Problem statement
The response must consist of the lines below from the one with "R9: 680 (GND, N2) -> none" through the one with "U9: none -> OR (in N7, in N9, out N2)", exactly as they appear and with both ends kept.

Dataset content
▼▼▼

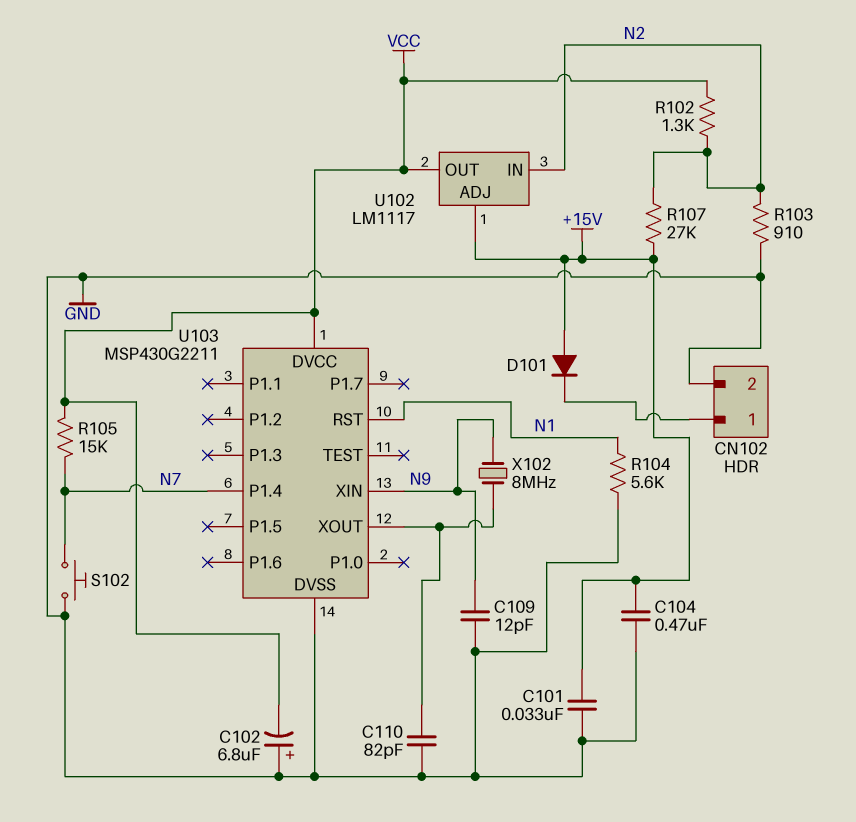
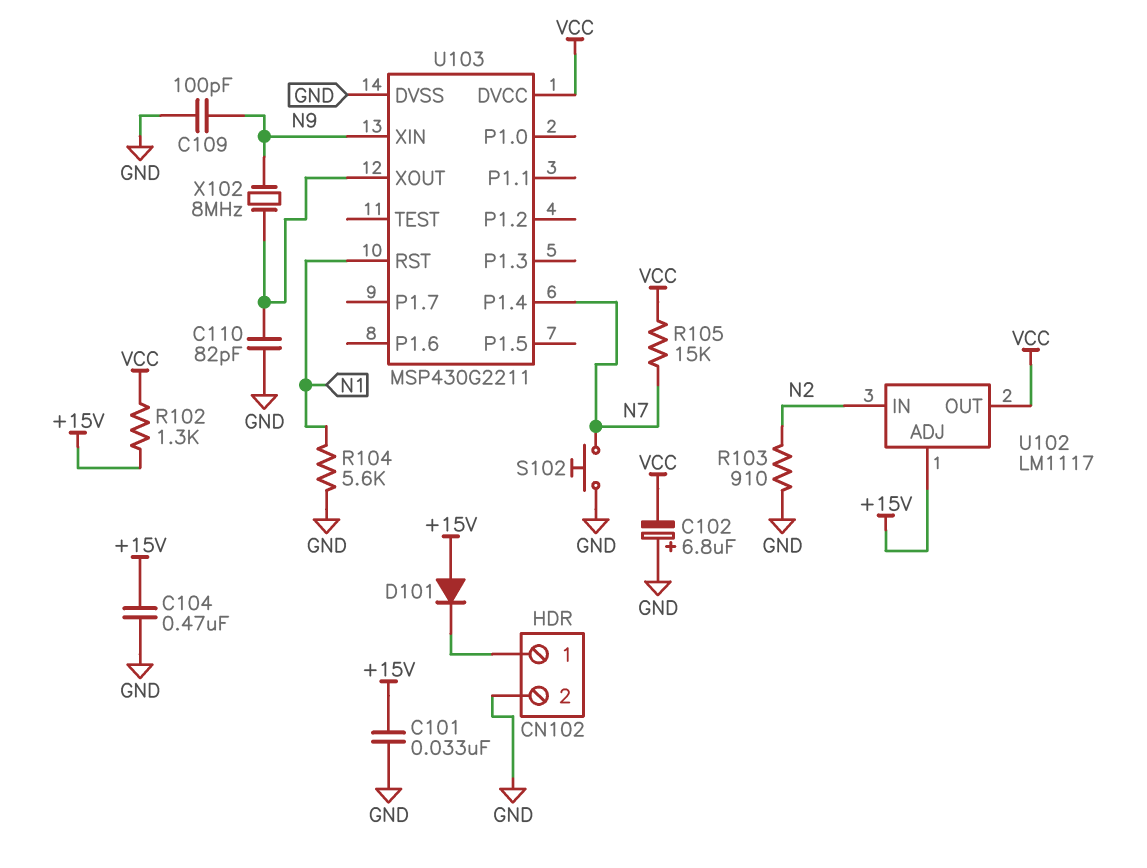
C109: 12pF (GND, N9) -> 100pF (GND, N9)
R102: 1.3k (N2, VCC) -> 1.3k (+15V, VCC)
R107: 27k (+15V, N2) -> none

▲▲▲
▼▼▼

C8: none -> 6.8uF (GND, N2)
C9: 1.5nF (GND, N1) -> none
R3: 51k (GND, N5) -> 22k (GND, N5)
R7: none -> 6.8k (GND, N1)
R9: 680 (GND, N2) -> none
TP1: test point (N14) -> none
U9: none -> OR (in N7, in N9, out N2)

▲▲▲

Answer below
R9: 680 (GND, N2) -> none
TP1: test point (N14) -> none
U9: none -> OR (in N7, in N9, out N2)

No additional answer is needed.